Emit the data below verbatim, stripping out any pictures.
Entries provided Block Start
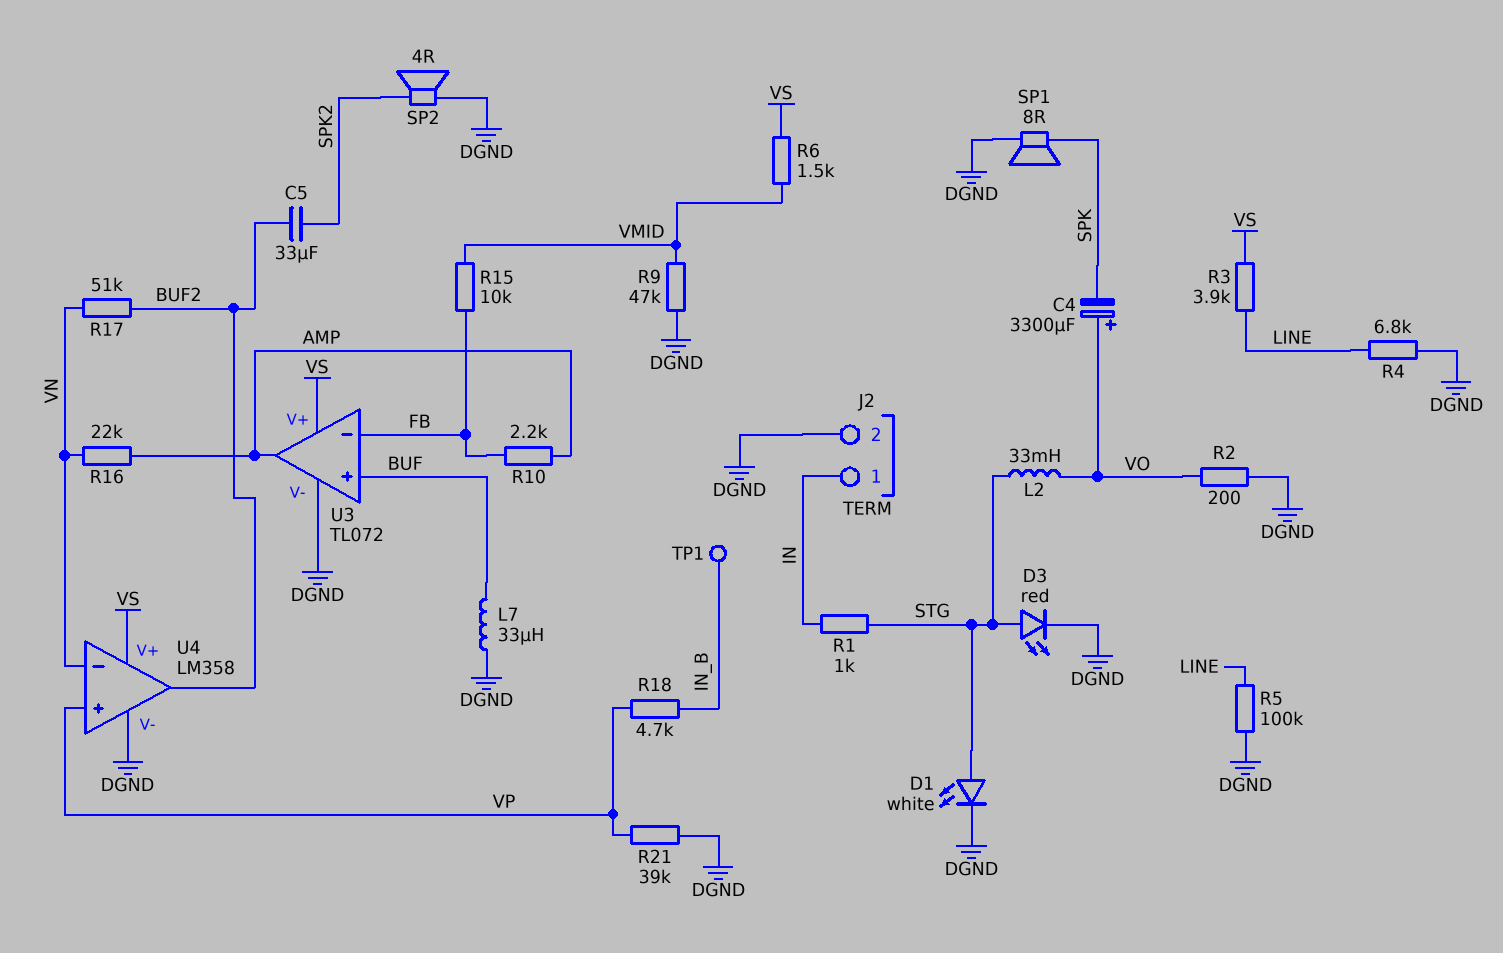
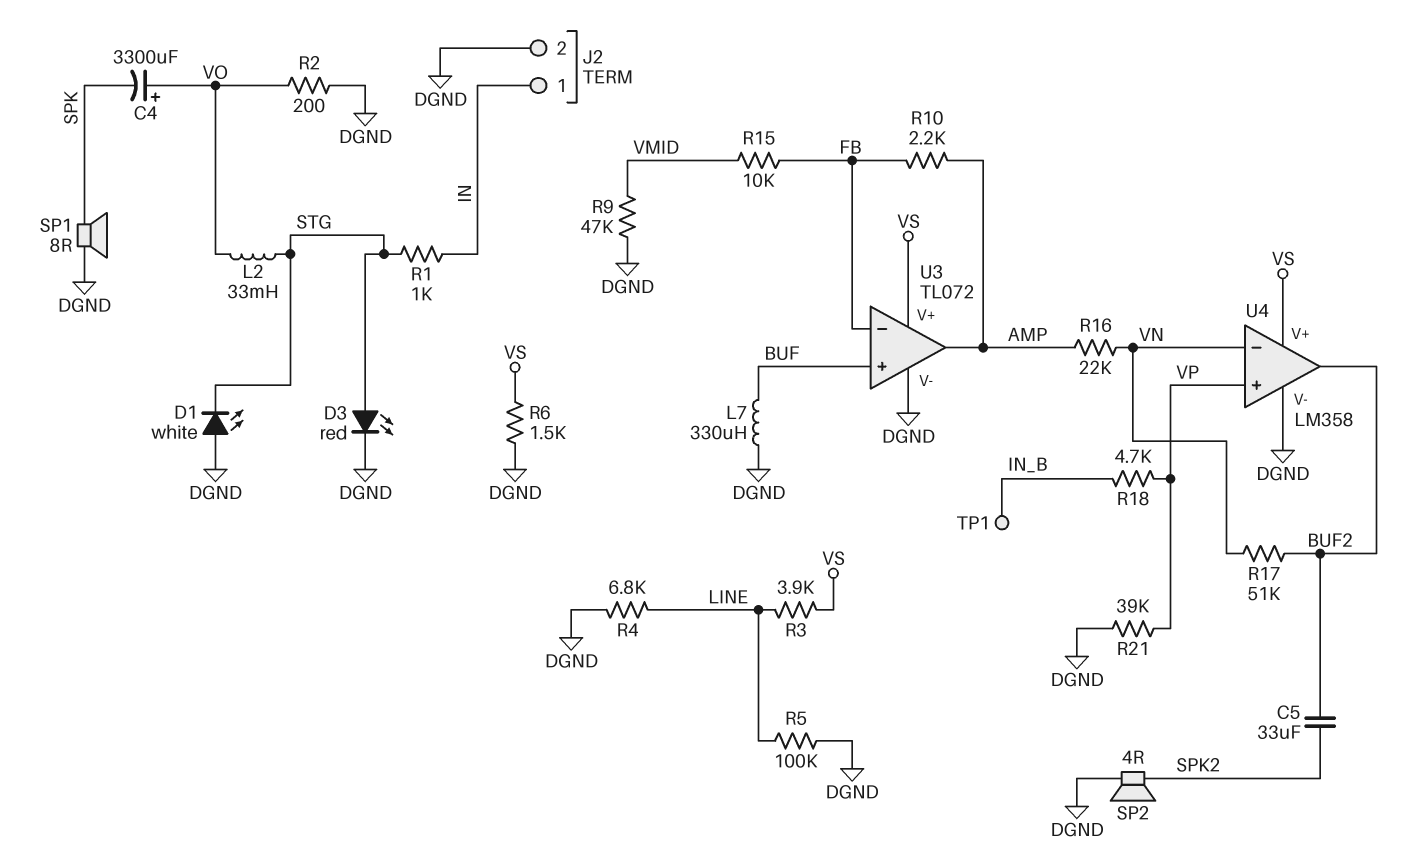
D1: LED white (A STG, K DGND) -> LED white (A DGND, K STG)
L7: 33uH (BUF, DGND) -> 330uH (BUF, DGND)
R6: 1.5k (VMID, VS) -> 1.5k (DGND, VS)

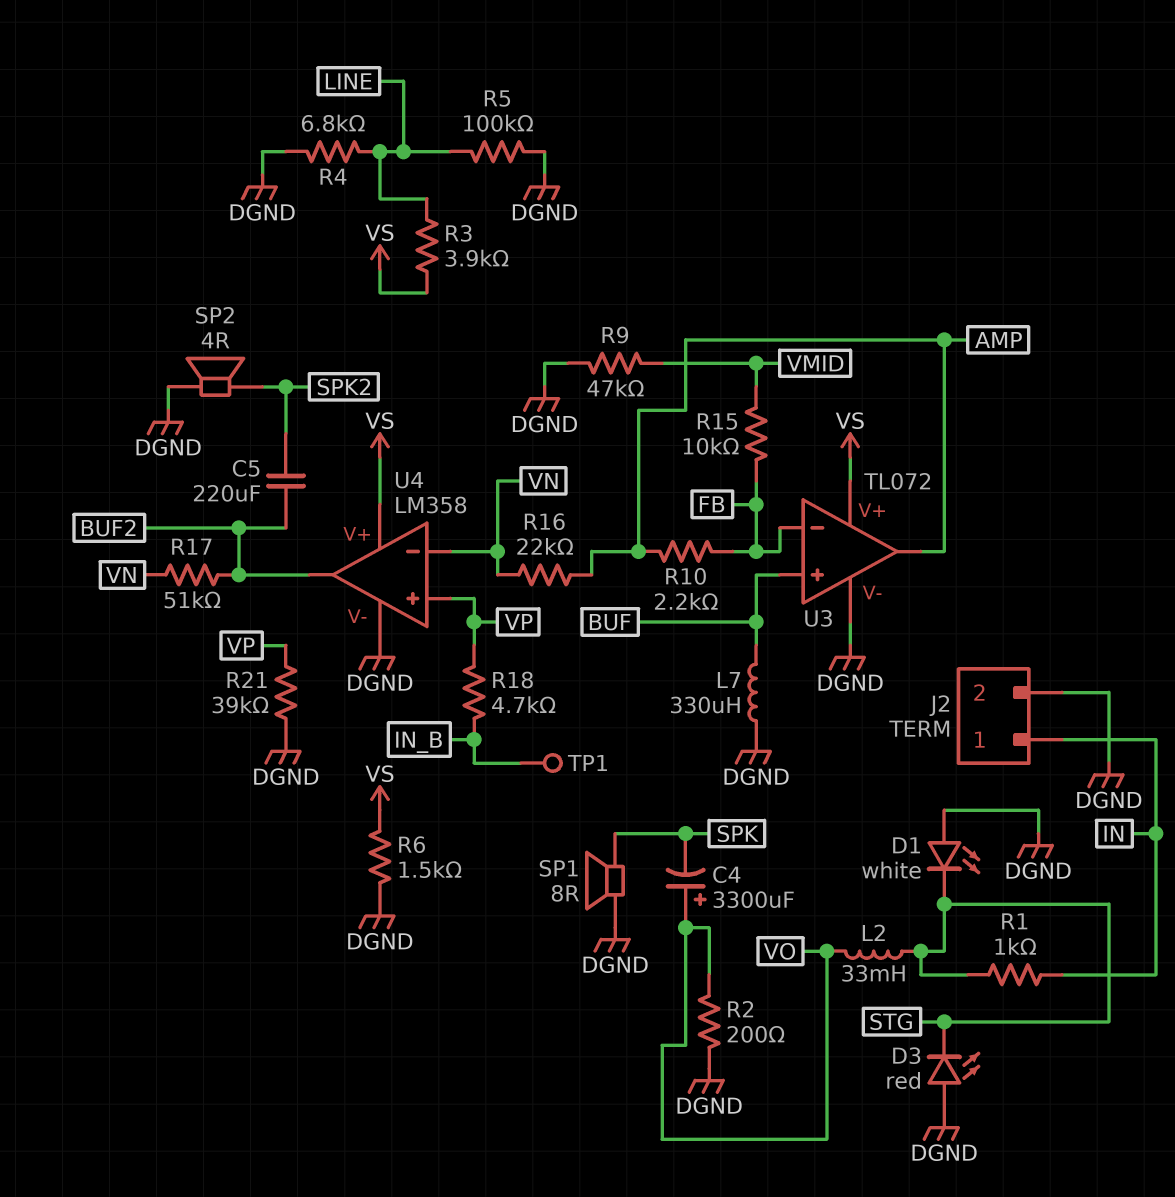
C5: 33uF (BUF2, SPK2) -> 220uF (BUF2, SPK2)
D3: LED red (A STG, K DGND) -> LED red (A DGND, K STG)

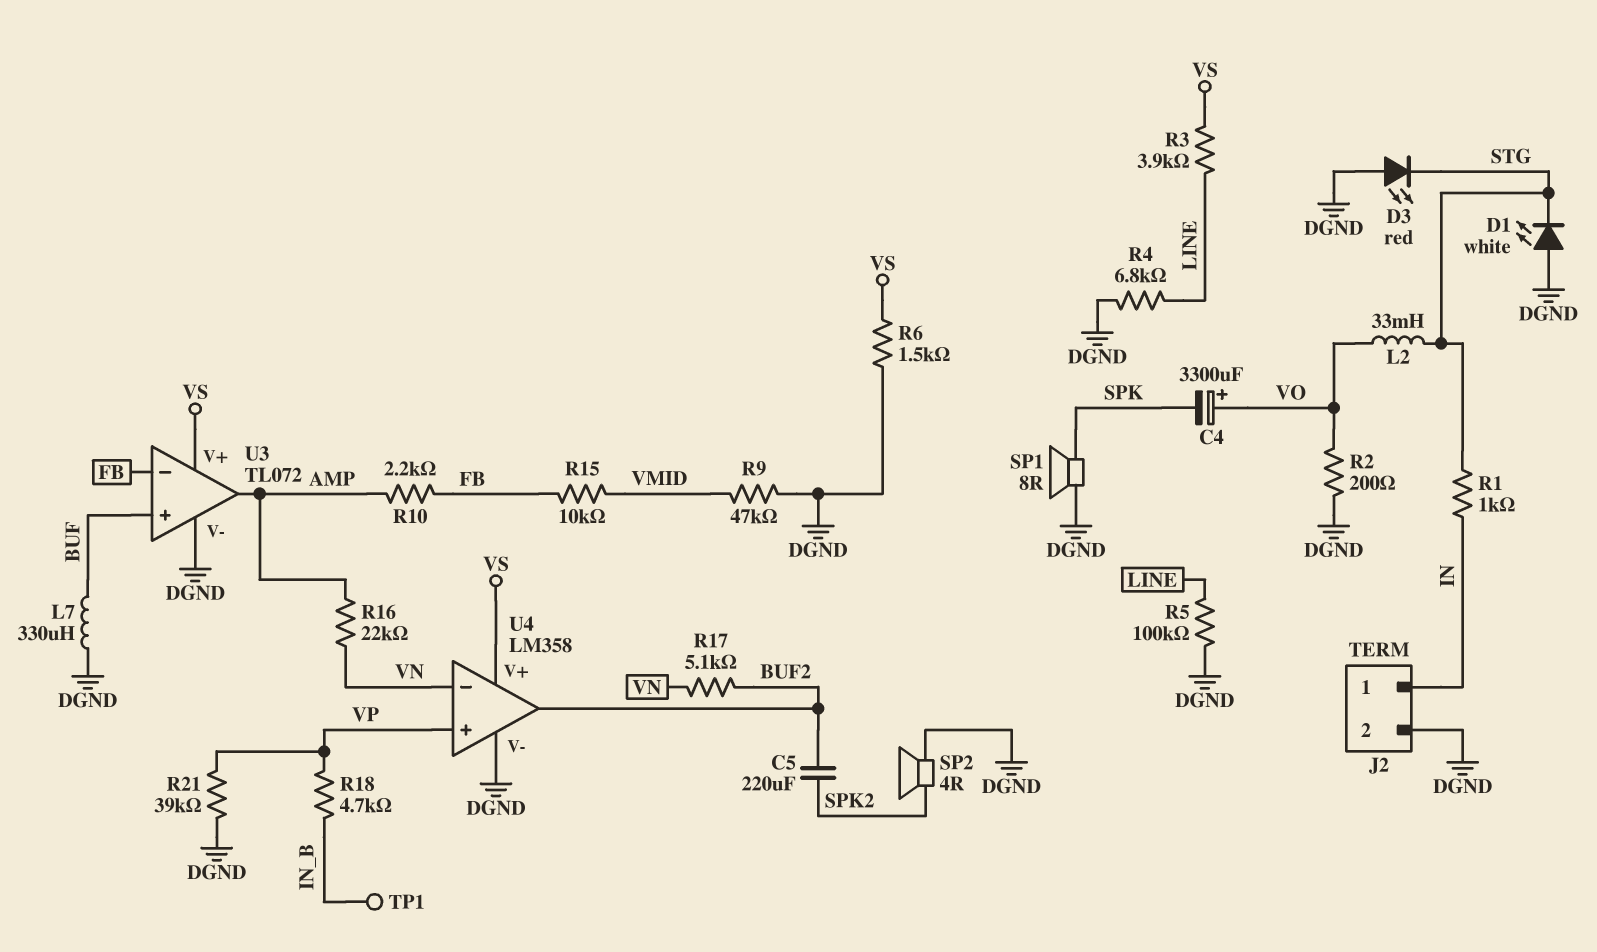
R17: 51k (BUF2, VN) -> 5.1k (BUF2, VN)

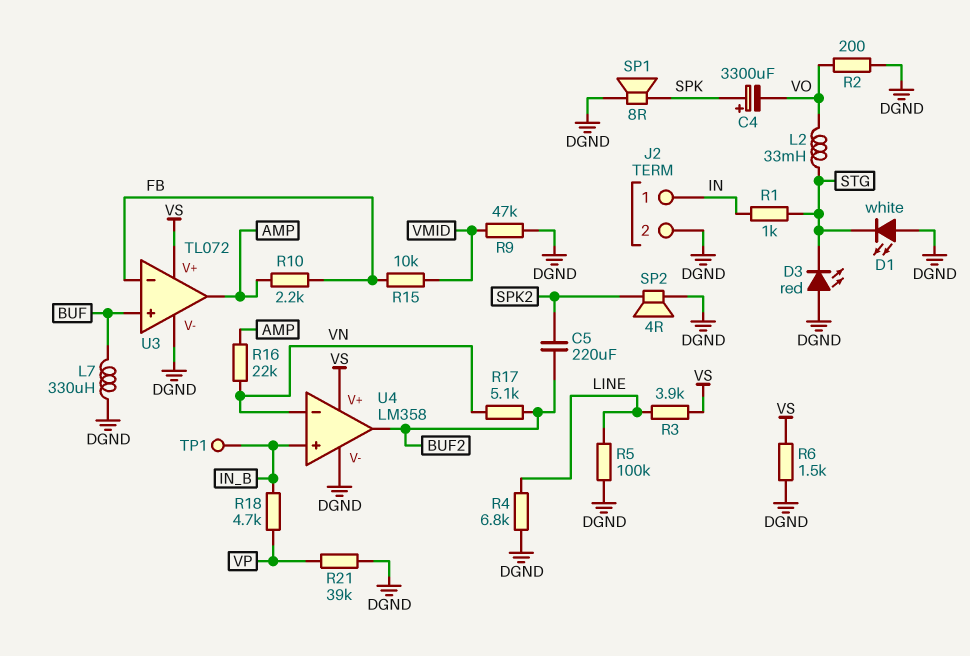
C4: 3300uF (plus VO, minus SPK) -> 3300uF (plus SPK, minus VO)
U4 pin in+: VP -> IN_B

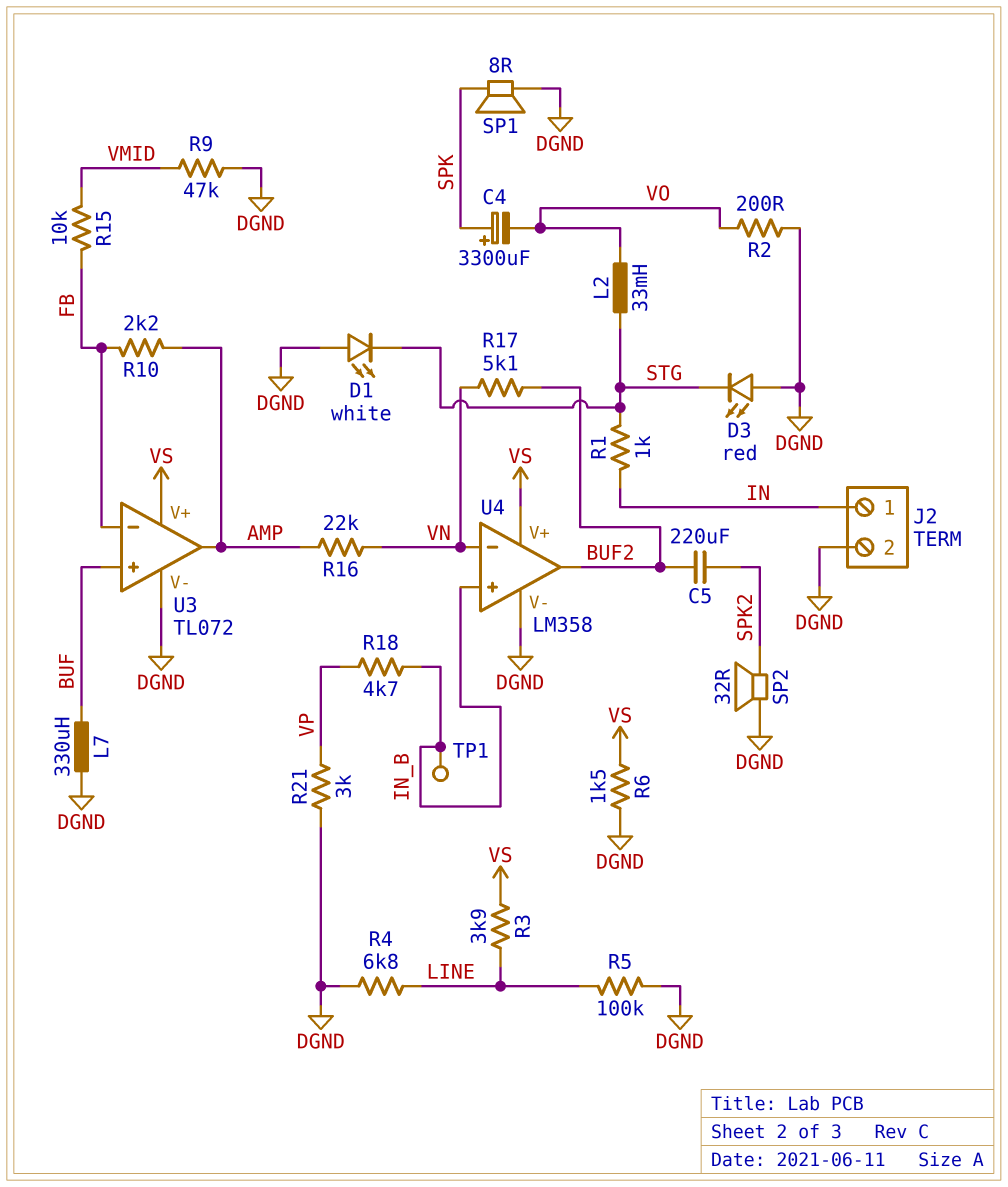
R21: 39k (DGND, VP) -> 3k (DGND, VP)
SP2: speaker 4R (DGND, SPK2) -> speaker 32R (DGND, SPK2)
Entries provided Block End
Exercise output
D1: LED white (A STG, K DGND) -> LED white (A DGND, K STG)
L7: 33uH (BUF, DGND) -> 330uH (BUF, DGND)
R6: 1.5k (VMID, VS) -> 1.5k (DGND, VS)

C5: 33uF (BUF2, SPK2) -> 220uF (BUF2, SPK2)
D3: LED red (A STG, K DGND) -> LED red (A DGND, K STG)

R17: 51k (BUF2, VN) -> 5.1k (BUF2, VN)

C4: 3300uF (plus VO, minus SPK) -> 3300uF (plus SPK, minus VO)
U4 pin in+: VP -> IN_B

R21: 39k (DGND, VP) -> 3k (DGND, VP)
SP2: speaker 4R (DGND, SPK2) -> speaker 32R (DGND, SPK2)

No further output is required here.